* Working data:
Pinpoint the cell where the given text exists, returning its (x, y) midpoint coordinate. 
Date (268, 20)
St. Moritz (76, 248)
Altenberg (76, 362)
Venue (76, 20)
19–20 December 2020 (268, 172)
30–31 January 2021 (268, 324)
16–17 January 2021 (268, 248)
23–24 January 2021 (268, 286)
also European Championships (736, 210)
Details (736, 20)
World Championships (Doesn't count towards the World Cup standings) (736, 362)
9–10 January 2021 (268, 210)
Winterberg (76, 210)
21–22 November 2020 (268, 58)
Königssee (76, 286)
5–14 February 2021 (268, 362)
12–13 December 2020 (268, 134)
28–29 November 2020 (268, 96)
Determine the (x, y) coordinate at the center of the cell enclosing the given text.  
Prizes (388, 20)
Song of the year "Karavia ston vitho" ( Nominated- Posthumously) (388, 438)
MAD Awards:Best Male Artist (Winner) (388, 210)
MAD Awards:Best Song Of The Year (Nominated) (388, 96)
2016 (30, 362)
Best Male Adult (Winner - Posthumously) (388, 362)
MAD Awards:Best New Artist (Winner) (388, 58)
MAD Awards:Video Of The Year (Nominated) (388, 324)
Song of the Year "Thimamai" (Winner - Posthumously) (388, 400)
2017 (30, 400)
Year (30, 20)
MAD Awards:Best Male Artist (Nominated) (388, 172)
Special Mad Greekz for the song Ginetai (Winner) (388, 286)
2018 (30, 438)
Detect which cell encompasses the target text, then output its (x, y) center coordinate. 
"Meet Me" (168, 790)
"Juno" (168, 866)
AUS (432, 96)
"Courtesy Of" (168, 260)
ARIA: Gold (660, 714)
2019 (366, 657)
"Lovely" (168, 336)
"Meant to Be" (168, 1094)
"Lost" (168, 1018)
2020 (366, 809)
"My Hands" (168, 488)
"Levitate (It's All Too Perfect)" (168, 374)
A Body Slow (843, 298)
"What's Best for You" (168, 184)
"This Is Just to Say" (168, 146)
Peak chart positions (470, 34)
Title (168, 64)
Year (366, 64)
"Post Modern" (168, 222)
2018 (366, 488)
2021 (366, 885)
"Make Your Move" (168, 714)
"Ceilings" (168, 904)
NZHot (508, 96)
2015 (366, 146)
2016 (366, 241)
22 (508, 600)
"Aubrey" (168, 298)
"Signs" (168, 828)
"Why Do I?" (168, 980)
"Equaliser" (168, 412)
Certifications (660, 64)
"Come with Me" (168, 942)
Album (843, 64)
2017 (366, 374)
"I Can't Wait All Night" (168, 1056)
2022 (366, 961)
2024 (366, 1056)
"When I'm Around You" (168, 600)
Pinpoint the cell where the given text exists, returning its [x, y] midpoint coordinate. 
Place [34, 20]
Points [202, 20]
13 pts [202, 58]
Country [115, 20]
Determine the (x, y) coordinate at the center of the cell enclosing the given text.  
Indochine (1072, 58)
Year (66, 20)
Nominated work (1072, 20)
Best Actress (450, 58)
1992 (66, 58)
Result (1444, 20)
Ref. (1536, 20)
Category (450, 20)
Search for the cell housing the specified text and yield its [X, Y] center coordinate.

* Set problem: Rewrite all the records above, replacing "coordinate" with "point" wherever it occurs and leaving everything else unchanged.

* Finished answer:
Pinpoint the cell where the given text exists, returning its (x, y) midpoint point. 
Date (268, 20)
St. Moritz (76, 248)
Altenberg (76, 362)
Venue (76, 20)
19–20 December 2020 (268, 172)
30–31 January 2021 (268, 324)
16–17 January 2021 (268, 248)
23–24 January 2021 (268, 286)
also European Championships (736, 210)
Details (736, 20)
World Championships (Doesn't count towards the World Cup standings) (736, 362)
9–10 January 2021 (268, 210)
Winterberg (76, 210)
21–22 November 2020 (268, 58)
Königssee (76, 286)
5–14 February 2021 (268, 362)
12–13 December 2020 (268, 134)
28–29 November 2020 (268, 96)
Determine the (x, y) point at the center of the cell enclosing the given text.  
Prizes (388, 20)
Song of the year "Karavia ston vitho" ( Nominated- Posthumously) (388, 438)
MAD Awards:Best Male Artist (Winner) (388, 210)
MAD Awards:Best Song Of The Year (Nominated) (388, 96)
2016 (30, 362)
Best Male Adult (Winner - Posthumously) (388, 362)
MAD Awards:Best New Artist (Winner) (388, 58)
MAD Awards:Video Of The Year (Nominated) (388, 324)
Song of the Year "Thimamai" (Winner - Posthumously) (388, 400)
2017 (30, 400)
Year (30, 20)
MAD Awards:Best Male Artist (Nominated) (388, 172)
Special Mad Greekz for the song Ginetai (Winner) (388, 286)
2018 (30, 438)
Detect which cell encompasses the target text, then output its (x, y) center point. 
"Meet Me" (168, 790)
"Juno" (168, 866)
AUS (432, 96)
"Courtesy Of" (168, 260)
ARIA: Gold (660, 714)
2019 (366, 657)
"Lovely" (168, 336)
"Meant to Be" (168, 1094)
"Lost" (168, 1018)
2020 (366, 809)
"My Hands" (168, 488)
"Levitate (It's All Too Perfect)" (168, 374)
A Body Slow (843, 298)
"What's Best for You" (168, 184)
"This Is Just to Say" (168, 146)
Peak chart positions (470, 34)
Title (168, 64)
Year (366, 64)
"Post Modern" (168, 222)
2018 (366, 488)
2021 (366, 885)
"Make Your Move" (168, 714)
"Ceilings" (168, 904)
NZHot (508, 96)
2015 (366, 146)
2016 (366, 241)
22 (508, 600)
"Aubrey" (168, 298)
"Signs" (168, 828)
"Why Do I?" (168, 980)
"Equaliser" (168, 412)
Certifications (660, 64)
"Come with Me" (168, 942)
Album (843, 64)
2017 (366, 374)
"I Can't Wait All Night" (168, 1056)
2022 (366, 961)
2024 (366, 1056)
"When I'm Around You" (168, 600)
Pinpoint the cell where the given text exists, returning its [x, y] midpoint point. 
Place [34, 20]
Points [202, 20]
13 pts [202, 58]
Country [115, 20]
Determine the (x, y) point at the center of the cell enclosing the given text.  
Indochine (1072, 58)
Year (66, 20)
Nominated work (1072, 20)
Best Actress (450, 58)
1992 (66, 58)
Result (1444, 20)
Ref. (1536, 20)
Category (450, 20)
Search for the cell housing the specified text and yield its [X, Y] center point.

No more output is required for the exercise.